Source data —
# # # #

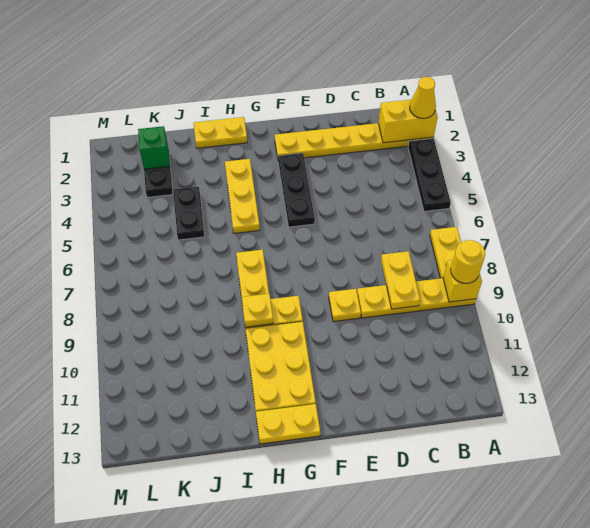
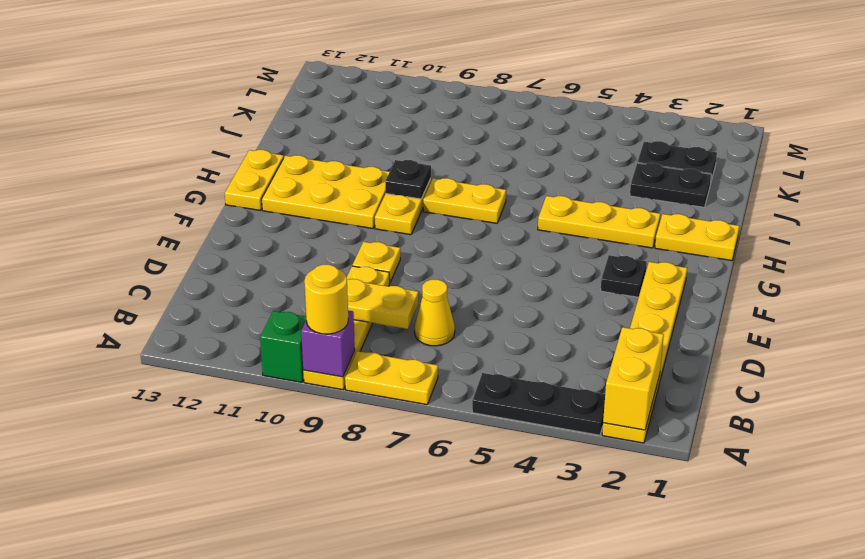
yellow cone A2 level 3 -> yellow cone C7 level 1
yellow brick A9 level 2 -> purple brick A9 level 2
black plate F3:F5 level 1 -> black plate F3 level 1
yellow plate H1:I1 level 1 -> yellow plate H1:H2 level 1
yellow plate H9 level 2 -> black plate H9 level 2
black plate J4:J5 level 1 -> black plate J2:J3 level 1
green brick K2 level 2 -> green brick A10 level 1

# # # #

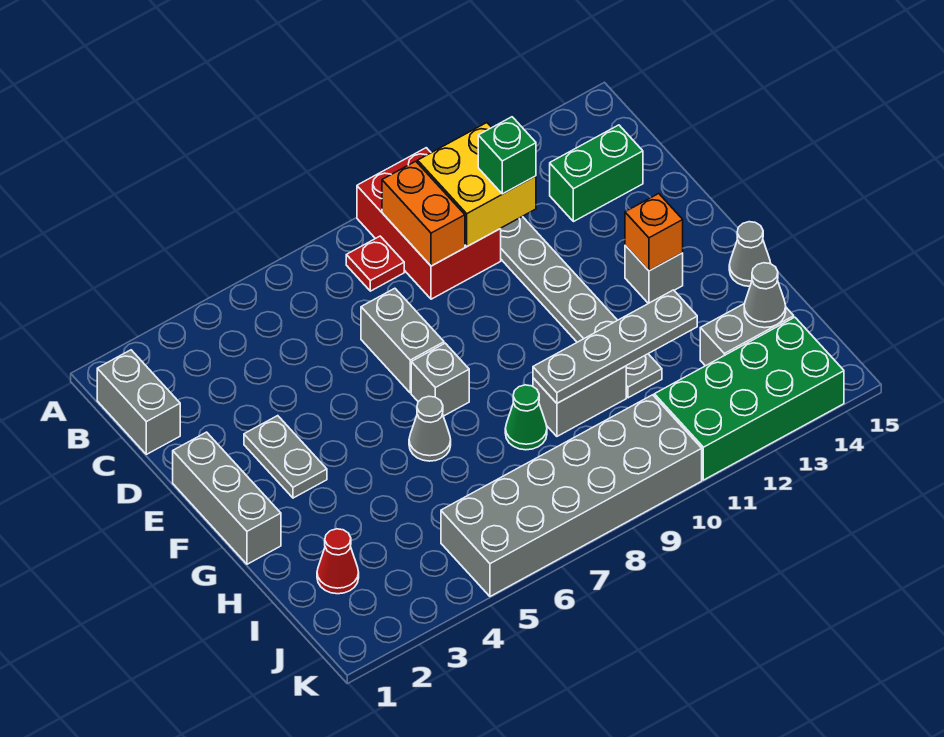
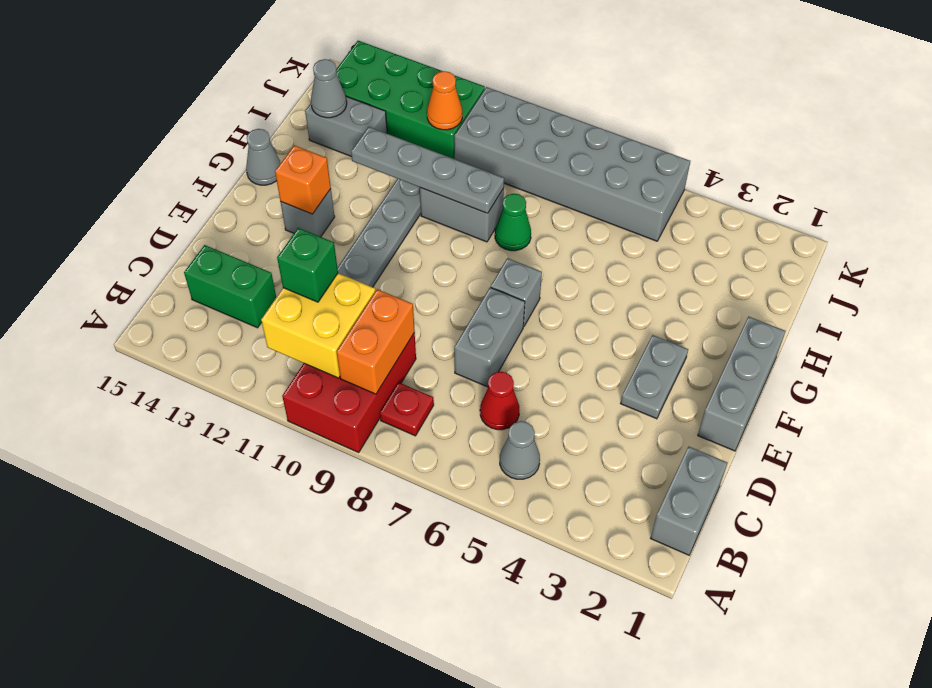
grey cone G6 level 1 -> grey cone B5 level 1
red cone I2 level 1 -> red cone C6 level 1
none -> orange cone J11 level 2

# # # #

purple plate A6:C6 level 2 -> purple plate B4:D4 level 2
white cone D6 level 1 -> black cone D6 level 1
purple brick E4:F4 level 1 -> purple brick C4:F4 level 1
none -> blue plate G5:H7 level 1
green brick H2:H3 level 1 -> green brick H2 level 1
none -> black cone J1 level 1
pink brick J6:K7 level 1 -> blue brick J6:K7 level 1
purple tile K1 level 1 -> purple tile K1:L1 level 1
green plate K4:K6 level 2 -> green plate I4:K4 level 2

# # # #

Exercise requirements —
Scan the material above for the string "brick", returning each line that contains it.

Answer box —
yellow brick A9 level 2 -> purple brick A9 level 2
green brick K2 level 2 -> green brick A10 level 1
purple brick E4:F4 level 1 -> purple brick C4:F4 level 1
green brick H2:H3 level 1 -> green brick H2 level 1
pink brick J6:K7 level 1 -> blue brick J6:K7 level 1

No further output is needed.